[Start of Attachment]

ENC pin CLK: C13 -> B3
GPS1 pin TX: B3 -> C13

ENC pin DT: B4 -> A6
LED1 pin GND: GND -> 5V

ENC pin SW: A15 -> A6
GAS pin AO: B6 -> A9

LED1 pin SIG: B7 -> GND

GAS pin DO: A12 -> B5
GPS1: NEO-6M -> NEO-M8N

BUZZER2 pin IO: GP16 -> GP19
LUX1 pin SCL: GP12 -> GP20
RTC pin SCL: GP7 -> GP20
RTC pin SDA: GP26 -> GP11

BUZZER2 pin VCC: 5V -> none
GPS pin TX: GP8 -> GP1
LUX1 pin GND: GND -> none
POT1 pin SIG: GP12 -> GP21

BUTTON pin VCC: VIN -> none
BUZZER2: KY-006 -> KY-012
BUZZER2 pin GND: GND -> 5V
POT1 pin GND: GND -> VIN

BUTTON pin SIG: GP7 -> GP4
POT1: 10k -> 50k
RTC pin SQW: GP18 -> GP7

[End of Attachment]

### Exercise prompt
Tail of the listing, starting at the line with "GAS pin DO: A12 -> B5" and ending at the last line: output it exactly and add nothing.

### Solution
GAS pin DO: A12 -> B5
GPS1: NEO-6M -> NEO-M8N

BUZZER2 pin IO: GP16 -> GP19
LUX1 pin SCL: GP12 -> GP20
RTC pin SCL: GP7 -> GP20
RTC pin SDA: GP26 -> GP11

BUZZER2 pin VCC: 5V -> none
GPS pin TX: GP8 -> GP1
LUX1 pin GND: GND -> none
POT1 pin SIG: GP12 -> GP21

BUTTON pin VCC: VIN -> none
BUZZER2: KY-006 -> KY-012
BUZZER2 pin GND: GND -> 5V
POT1 pin GND: GND -> VIN

BUTTON pin SIG: GP7 -> GP4
POT1: 10k -> 50k
RTC pin SQW: GP18 -> GP7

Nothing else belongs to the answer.